# WHAT TO PRODUCE
Restate word for word the entries below, starting with the line with "- op: replaced" and continuing through the line with "in_first: [555, 559]". Include both of those lines and no others.

─── EXERCISE DATA ───

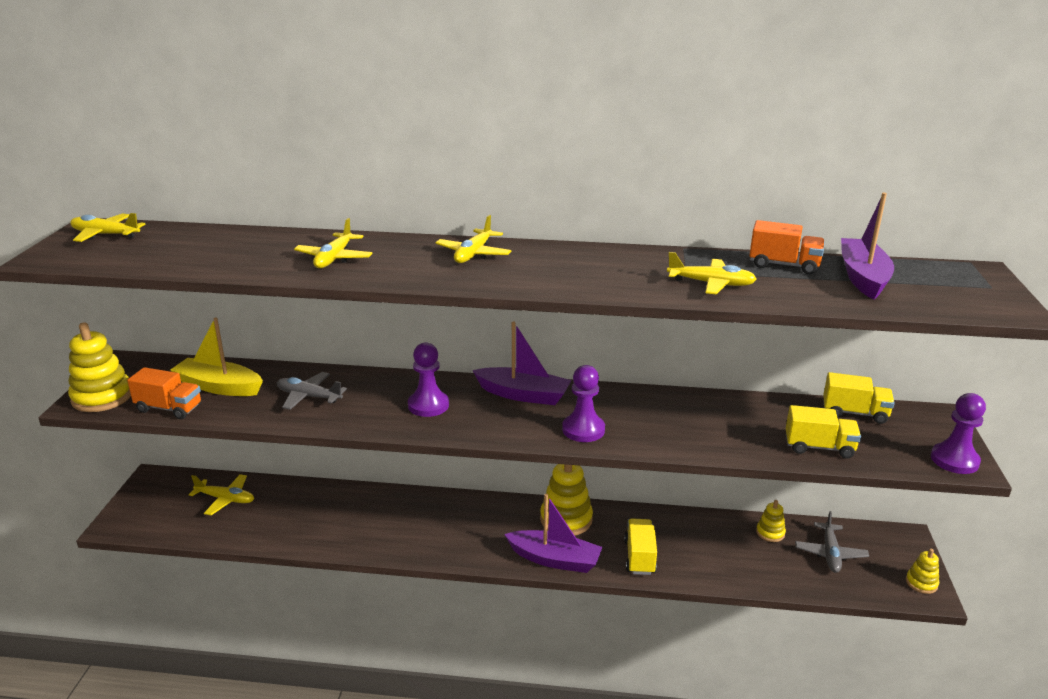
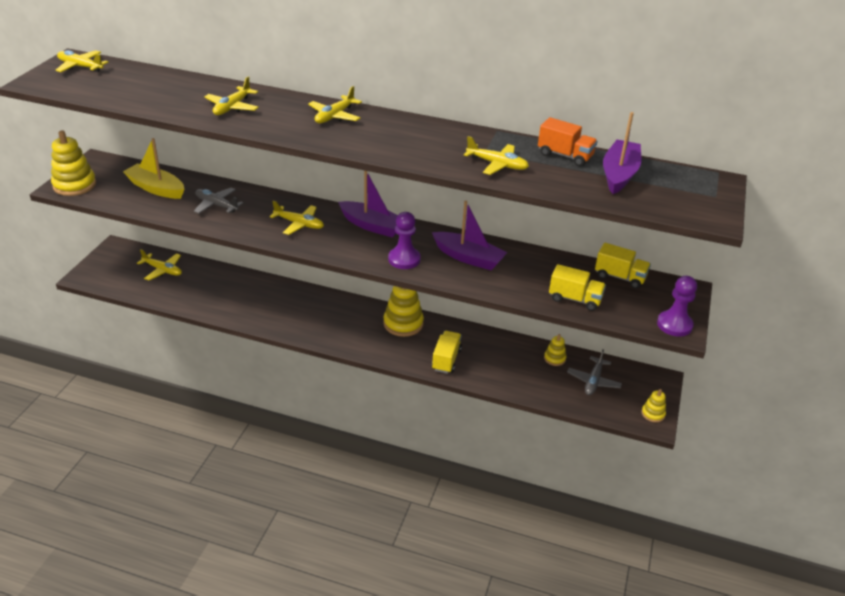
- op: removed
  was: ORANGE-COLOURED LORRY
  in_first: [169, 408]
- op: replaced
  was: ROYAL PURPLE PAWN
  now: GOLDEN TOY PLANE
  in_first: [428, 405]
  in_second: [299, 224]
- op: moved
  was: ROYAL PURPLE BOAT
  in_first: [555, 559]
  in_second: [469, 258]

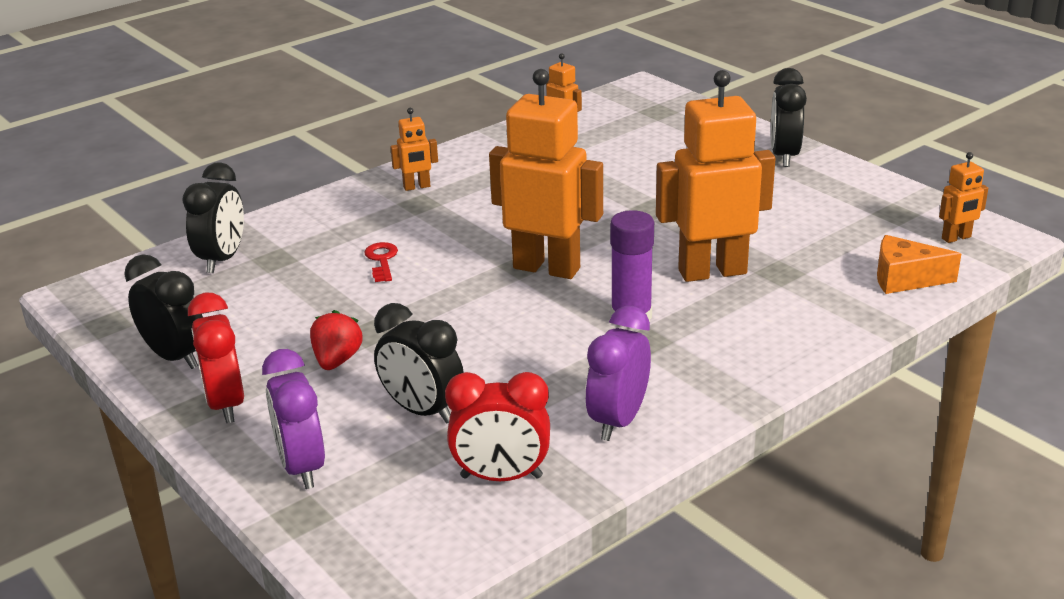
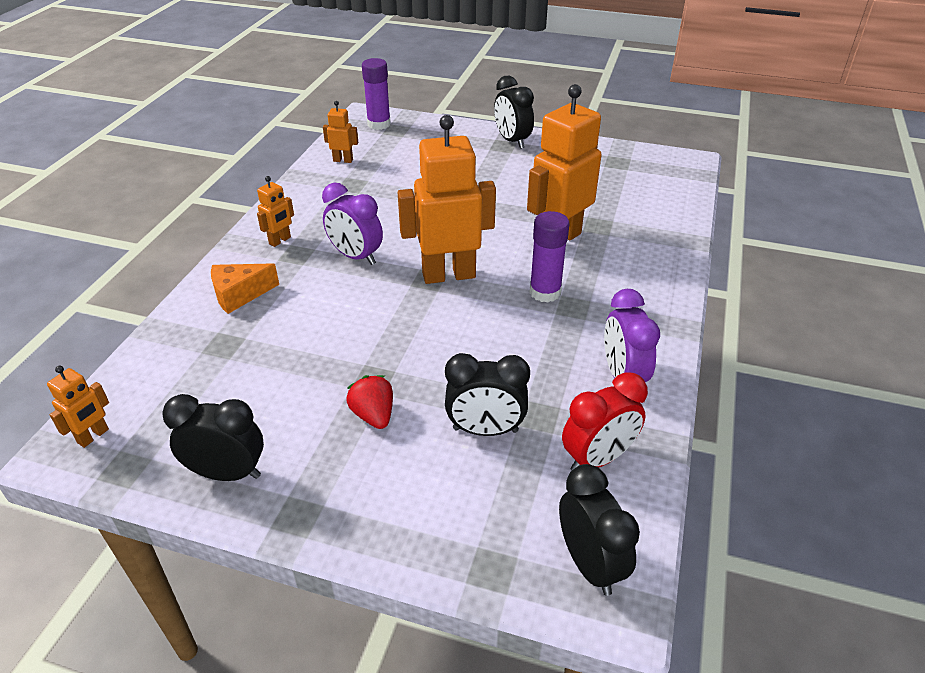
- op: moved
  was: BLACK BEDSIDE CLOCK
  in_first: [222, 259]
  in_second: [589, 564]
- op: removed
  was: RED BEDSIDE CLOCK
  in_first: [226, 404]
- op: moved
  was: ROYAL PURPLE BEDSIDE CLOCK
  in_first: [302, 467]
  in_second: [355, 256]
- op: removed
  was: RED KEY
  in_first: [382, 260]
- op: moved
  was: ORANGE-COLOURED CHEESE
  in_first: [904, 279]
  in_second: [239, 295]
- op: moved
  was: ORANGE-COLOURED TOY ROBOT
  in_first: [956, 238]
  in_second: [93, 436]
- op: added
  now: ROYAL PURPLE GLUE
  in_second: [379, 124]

───
─── EXERCISE DATA ───

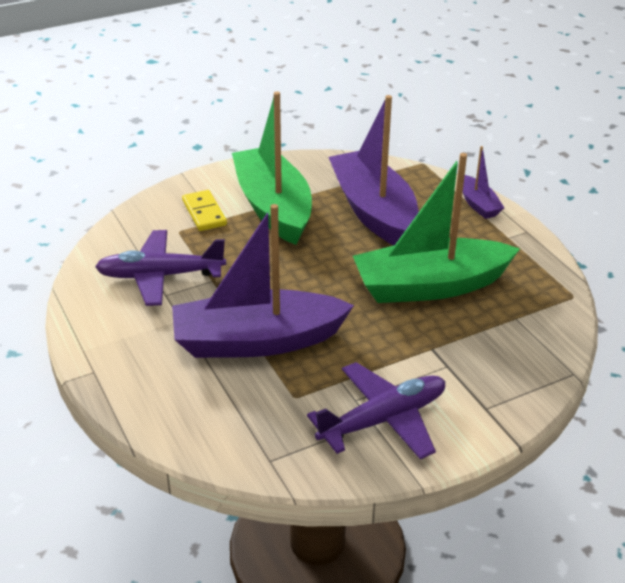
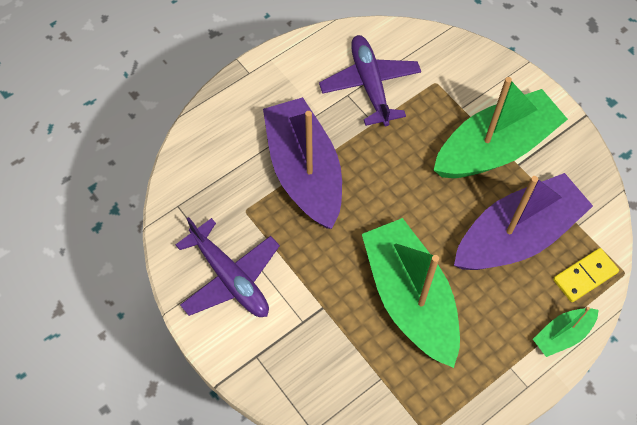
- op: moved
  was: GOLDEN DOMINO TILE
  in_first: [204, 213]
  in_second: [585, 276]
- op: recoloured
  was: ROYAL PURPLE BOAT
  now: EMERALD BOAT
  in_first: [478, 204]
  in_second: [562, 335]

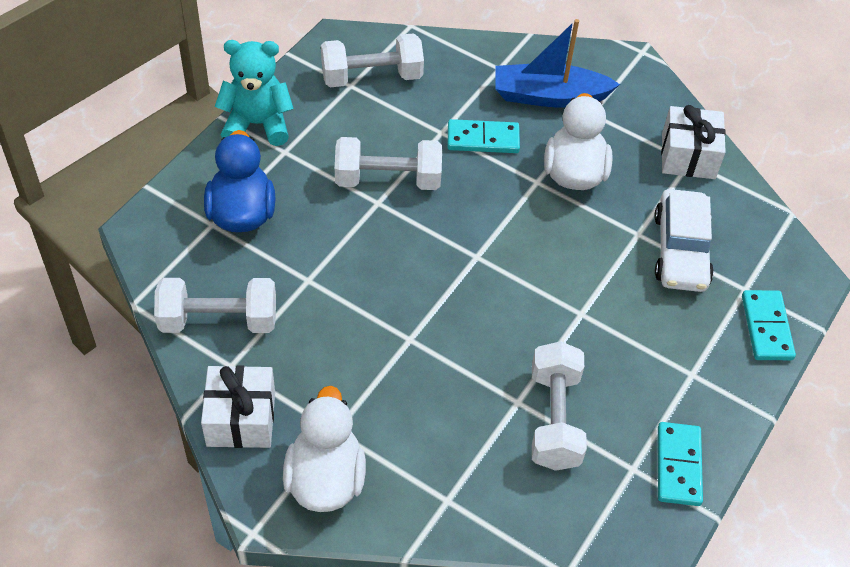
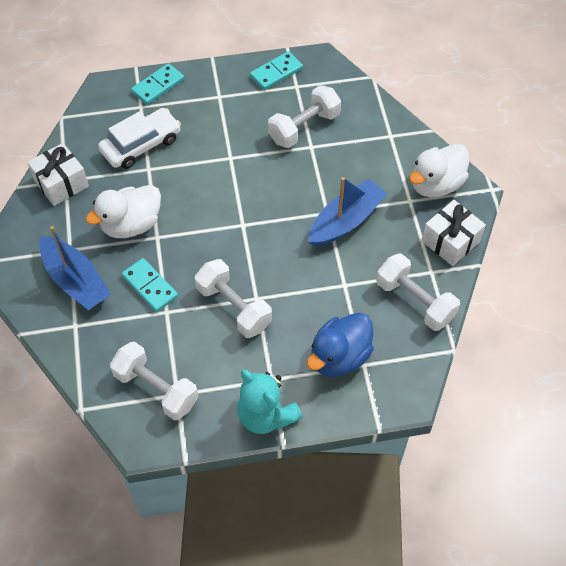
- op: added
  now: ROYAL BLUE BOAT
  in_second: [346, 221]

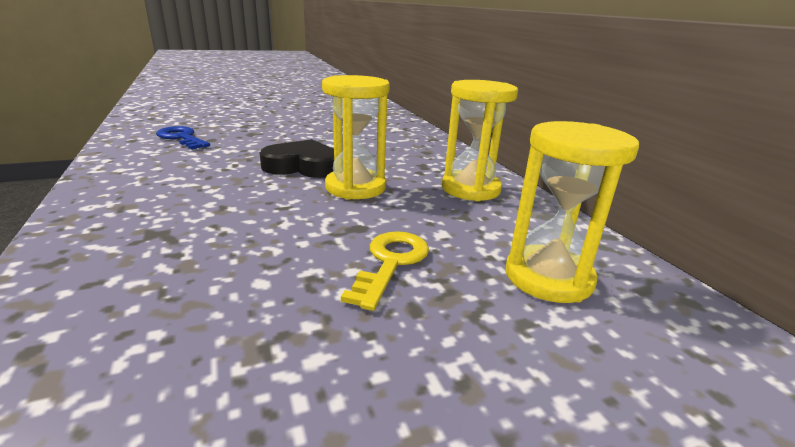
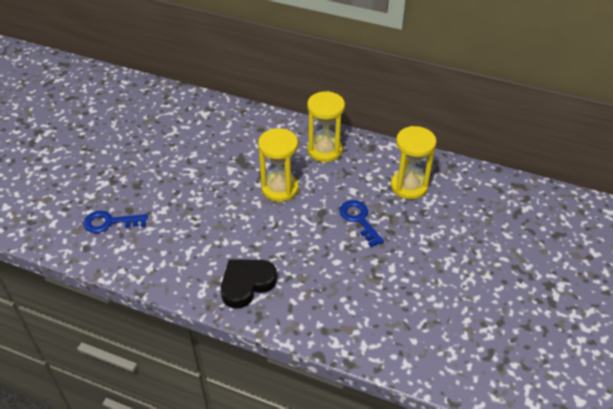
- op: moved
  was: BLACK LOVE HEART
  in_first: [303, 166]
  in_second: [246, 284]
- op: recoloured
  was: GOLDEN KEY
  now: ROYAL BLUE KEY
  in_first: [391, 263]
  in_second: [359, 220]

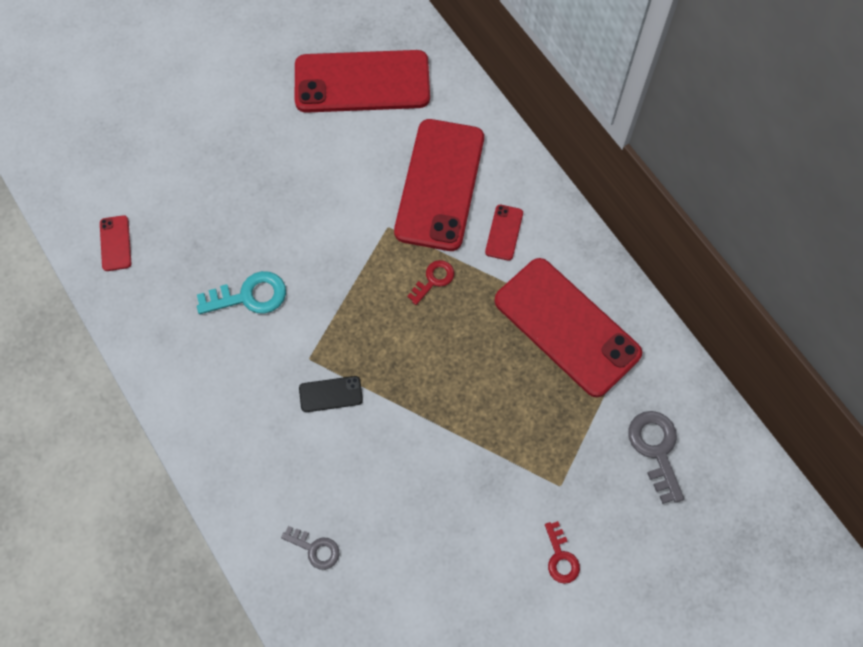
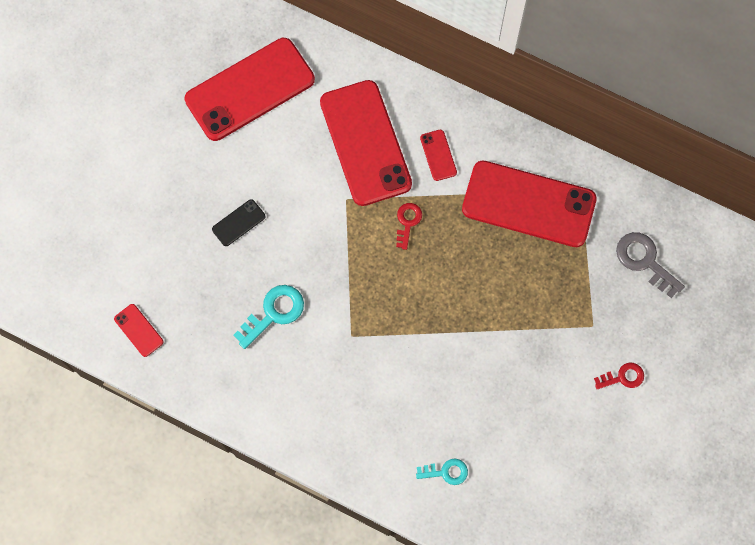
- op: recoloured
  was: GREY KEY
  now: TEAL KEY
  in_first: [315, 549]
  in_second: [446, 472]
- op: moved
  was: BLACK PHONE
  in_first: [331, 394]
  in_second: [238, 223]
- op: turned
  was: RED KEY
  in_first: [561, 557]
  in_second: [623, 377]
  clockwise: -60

───

# RESPONSE FOR THIS EXERCISE
- op: replaced
  was: ROYAL PURPLE PAWN
  now: GOLDEN TOY PLANE
  in_first: [428, 405]
  in_second: [299, 224]
- op: moved
  was: ROYAL PURPLE BOAT
  in_first: [555, 559]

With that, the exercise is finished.